> **OBJECTIVE**
Report every line below that contains the string "acciaccatura", copying each such line in full.
┌─ PROVIDED INFORMATION
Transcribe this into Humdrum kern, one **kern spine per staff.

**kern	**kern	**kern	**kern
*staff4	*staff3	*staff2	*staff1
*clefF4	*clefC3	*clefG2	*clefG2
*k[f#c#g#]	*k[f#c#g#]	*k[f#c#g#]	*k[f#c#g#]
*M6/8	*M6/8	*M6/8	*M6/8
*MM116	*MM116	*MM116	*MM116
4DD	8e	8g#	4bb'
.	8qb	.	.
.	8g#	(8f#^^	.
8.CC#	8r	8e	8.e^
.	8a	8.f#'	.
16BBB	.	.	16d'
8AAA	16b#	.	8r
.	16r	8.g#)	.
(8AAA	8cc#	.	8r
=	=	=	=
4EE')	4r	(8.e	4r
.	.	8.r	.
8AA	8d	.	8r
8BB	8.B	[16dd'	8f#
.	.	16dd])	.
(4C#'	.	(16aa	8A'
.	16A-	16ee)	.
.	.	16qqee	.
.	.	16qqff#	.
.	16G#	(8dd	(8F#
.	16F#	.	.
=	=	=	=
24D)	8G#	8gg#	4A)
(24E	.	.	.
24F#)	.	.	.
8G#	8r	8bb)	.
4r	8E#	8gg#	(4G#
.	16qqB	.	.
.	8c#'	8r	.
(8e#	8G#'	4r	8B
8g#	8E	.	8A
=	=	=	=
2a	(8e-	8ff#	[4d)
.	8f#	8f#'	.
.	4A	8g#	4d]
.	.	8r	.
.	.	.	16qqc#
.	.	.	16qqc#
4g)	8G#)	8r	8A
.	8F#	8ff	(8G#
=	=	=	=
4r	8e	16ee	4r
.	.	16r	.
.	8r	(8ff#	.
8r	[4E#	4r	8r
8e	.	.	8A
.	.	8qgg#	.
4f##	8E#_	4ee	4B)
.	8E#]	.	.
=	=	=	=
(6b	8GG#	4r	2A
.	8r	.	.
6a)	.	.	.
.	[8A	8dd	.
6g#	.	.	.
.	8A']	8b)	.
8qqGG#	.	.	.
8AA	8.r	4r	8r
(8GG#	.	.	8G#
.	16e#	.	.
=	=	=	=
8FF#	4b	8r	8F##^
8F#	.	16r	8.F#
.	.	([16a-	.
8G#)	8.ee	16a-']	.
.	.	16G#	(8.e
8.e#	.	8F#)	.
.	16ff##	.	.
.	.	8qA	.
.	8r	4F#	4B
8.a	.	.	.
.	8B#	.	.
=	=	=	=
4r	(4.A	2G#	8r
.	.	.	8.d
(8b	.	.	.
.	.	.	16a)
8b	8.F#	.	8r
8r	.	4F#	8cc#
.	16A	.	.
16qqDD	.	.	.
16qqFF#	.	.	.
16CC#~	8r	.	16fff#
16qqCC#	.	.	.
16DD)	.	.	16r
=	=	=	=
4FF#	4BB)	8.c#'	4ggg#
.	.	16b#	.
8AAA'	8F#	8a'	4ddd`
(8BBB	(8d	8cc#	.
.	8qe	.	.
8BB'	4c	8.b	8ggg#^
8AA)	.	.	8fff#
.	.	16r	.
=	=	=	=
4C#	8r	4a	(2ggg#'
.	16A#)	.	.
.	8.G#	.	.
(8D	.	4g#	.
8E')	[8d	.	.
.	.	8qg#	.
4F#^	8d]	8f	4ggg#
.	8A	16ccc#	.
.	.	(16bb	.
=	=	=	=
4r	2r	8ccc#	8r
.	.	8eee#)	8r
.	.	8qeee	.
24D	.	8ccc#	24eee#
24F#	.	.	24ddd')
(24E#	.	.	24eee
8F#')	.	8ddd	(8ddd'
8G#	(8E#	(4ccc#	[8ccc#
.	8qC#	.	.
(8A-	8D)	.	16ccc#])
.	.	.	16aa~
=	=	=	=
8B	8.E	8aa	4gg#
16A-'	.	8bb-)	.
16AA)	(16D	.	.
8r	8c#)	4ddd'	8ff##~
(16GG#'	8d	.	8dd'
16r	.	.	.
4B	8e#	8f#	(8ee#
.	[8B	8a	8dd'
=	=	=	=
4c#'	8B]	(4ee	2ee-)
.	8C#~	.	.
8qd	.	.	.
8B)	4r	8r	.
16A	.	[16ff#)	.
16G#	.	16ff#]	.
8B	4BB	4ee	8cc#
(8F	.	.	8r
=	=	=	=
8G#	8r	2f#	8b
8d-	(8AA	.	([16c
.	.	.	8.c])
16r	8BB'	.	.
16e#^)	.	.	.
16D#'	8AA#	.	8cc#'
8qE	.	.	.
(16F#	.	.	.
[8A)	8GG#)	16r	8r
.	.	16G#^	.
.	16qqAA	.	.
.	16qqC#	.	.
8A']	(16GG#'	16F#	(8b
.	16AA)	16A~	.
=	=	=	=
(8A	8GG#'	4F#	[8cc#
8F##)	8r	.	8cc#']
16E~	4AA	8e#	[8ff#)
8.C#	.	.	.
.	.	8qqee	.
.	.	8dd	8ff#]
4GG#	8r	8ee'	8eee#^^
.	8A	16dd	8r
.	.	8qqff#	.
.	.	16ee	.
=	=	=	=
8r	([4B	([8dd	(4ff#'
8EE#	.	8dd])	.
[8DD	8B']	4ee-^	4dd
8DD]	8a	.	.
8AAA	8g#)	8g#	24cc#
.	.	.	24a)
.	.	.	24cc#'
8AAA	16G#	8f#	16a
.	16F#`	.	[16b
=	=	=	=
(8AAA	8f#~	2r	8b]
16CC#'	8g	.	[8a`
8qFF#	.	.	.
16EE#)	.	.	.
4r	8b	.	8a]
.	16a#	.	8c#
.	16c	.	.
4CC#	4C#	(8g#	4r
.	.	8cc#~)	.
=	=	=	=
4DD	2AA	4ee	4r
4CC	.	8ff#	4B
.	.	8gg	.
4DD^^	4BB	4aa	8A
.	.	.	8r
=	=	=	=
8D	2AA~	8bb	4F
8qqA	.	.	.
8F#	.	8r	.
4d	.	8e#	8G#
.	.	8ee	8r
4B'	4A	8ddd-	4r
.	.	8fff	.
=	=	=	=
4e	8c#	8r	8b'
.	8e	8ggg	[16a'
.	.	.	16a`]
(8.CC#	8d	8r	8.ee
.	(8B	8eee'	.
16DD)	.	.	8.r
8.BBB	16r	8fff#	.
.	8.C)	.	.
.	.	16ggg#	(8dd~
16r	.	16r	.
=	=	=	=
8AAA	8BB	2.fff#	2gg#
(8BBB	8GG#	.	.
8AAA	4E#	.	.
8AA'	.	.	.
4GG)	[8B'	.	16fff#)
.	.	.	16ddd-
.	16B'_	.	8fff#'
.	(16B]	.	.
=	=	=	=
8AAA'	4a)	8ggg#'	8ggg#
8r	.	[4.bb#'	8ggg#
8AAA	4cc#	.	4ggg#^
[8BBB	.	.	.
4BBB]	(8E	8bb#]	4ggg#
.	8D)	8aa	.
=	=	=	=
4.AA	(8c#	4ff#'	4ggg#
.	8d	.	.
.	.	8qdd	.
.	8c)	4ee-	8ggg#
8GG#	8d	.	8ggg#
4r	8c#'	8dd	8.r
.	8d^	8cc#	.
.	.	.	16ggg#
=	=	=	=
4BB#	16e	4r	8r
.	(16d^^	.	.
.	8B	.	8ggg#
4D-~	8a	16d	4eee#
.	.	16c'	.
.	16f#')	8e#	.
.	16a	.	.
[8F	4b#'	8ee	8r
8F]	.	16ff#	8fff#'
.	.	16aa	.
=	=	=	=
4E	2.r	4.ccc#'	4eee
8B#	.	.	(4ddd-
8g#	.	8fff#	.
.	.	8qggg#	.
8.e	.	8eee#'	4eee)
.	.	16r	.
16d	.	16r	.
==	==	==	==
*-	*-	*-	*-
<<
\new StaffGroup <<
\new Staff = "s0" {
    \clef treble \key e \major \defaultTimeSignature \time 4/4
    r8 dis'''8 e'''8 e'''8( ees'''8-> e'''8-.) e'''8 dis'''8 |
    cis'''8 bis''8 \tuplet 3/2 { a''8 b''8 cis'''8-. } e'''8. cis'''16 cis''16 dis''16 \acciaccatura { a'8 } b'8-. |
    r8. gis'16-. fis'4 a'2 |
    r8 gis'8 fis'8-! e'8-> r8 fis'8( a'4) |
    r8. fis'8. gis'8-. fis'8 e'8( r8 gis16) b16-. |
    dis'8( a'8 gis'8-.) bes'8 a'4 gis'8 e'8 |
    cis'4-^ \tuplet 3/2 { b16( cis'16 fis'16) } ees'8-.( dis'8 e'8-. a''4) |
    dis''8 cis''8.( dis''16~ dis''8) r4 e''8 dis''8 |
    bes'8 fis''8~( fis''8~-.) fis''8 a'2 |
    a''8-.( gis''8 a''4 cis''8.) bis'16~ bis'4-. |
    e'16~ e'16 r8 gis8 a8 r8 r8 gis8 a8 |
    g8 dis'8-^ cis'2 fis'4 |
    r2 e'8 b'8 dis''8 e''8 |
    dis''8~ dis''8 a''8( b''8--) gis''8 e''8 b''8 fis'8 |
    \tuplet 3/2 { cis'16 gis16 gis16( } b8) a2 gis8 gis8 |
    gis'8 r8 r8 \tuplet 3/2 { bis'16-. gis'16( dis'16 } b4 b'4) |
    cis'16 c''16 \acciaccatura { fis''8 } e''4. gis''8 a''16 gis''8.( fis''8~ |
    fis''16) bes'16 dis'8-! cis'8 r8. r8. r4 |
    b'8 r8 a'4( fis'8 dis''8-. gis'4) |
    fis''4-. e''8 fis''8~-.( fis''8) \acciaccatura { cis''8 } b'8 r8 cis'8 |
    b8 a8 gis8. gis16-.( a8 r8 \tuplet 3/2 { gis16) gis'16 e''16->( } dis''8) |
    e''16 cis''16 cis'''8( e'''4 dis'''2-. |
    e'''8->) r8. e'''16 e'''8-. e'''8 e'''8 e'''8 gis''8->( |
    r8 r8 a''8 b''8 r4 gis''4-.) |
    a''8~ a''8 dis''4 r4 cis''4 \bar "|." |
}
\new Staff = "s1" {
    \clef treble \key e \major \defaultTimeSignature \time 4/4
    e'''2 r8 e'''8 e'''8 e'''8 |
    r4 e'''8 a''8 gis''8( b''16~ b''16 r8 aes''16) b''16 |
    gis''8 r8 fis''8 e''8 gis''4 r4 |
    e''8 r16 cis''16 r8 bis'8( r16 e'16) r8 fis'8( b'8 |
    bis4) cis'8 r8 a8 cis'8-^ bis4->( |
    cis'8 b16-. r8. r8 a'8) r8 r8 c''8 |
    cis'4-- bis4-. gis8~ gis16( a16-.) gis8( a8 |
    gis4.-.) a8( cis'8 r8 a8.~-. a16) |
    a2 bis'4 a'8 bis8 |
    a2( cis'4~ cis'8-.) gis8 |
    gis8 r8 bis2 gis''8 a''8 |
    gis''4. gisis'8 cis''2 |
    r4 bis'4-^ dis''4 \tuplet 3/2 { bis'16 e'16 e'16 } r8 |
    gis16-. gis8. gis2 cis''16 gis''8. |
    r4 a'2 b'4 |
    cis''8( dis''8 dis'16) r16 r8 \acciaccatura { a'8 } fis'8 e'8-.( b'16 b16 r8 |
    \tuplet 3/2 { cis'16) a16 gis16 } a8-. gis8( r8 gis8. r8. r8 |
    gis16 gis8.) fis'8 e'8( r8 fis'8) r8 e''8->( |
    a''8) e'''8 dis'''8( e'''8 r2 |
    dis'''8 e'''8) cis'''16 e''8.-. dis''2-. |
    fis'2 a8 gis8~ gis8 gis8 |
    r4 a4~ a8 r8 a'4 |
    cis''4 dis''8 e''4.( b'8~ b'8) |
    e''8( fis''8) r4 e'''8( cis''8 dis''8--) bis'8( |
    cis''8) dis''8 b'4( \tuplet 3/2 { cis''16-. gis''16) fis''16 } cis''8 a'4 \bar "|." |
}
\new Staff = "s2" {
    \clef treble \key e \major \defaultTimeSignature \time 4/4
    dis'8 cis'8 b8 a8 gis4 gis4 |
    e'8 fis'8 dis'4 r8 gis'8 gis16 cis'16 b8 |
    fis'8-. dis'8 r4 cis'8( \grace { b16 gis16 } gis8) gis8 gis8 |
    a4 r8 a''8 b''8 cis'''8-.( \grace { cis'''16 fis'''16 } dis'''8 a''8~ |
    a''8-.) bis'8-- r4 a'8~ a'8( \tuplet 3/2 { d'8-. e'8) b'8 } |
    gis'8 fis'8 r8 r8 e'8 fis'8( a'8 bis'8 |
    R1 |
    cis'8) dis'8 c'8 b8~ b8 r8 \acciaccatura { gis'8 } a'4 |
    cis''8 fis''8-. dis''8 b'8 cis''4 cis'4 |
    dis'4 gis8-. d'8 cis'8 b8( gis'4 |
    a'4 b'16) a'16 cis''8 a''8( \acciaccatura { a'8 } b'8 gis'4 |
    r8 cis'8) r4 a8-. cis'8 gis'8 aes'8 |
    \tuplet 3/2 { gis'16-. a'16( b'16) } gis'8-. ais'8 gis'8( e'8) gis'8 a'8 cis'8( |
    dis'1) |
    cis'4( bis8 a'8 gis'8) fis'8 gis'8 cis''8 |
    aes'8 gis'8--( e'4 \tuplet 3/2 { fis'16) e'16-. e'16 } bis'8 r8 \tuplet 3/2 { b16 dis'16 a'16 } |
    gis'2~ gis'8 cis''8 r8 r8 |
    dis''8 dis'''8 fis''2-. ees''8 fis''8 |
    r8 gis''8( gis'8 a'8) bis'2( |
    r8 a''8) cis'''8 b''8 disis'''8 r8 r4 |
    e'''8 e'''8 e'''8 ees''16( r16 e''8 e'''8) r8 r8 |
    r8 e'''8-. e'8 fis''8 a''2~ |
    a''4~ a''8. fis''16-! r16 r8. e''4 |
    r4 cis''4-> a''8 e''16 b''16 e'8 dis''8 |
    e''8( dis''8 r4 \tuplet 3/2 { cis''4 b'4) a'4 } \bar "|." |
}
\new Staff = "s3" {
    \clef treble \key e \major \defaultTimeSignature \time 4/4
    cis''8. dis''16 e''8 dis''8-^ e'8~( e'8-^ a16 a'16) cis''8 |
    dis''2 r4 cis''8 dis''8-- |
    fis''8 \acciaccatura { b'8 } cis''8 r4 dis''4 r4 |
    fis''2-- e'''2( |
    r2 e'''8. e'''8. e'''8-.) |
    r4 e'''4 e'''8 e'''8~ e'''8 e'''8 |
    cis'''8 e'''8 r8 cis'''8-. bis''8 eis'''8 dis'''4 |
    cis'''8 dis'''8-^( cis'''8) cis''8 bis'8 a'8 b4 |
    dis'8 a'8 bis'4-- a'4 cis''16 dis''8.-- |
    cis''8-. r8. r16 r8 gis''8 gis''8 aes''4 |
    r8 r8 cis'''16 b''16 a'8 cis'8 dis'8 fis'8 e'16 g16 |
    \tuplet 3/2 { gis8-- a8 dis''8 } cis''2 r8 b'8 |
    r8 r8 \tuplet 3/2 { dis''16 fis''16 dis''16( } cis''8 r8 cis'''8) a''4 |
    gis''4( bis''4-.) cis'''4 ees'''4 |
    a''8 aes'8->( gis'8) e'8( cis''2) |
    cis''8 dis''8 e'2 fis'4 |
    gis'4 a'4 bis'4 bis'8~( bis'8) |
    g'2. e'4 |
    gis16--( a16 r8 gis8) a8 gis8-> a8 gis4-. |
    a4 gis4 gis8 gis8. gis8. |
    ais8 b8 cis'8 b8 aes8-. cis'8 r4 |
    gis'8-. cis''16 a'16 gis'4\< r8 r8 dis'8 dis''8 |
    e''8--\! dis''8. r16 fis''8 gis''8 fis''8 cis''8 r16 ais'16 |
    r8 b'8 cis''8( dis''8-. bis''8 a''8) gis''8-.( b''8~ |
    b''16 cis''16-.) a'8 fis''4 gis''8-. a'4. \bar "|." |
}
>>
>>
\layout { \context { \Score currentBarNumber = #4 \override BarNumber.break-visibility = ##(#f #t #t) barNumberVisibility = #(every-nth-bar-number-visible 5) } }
└─
> **WRITTEN SOLUTION**
    cis'''8 bis''8 \tuplet 3/2 { a''8 b''8 cis'''8-. } e'''8. cis'''16 cis''16 dis''16 \acciaccatura { a'8 } b'8-. |
    cis'16 c''16 \acciaccatura { fis''8 } e''4. gis''8 a''16 gis''8.( fis''8~ |
    fis''4-. e''8 fis''8~-.( fis''8) \acciaccatura { cis''8 } b'8 r8 cis'8 |
    cis''8( dis''8 dis'16) r16 r8 \acciaccatura { a'8 } fis'8 e'8-.( b'16 b16 r8 |
    cis'8) dis'8 c'8 b8~ b8 r8 \acciaccatura { gis'8 } a'4 |
    a'4 b'16) a'16 cis''8 a''8( \acciaccatura { a'8 } b'8 gis'4 |
    fis''8 \acciaccatura { b'8 } cis''8 r4 dis''4 r4 |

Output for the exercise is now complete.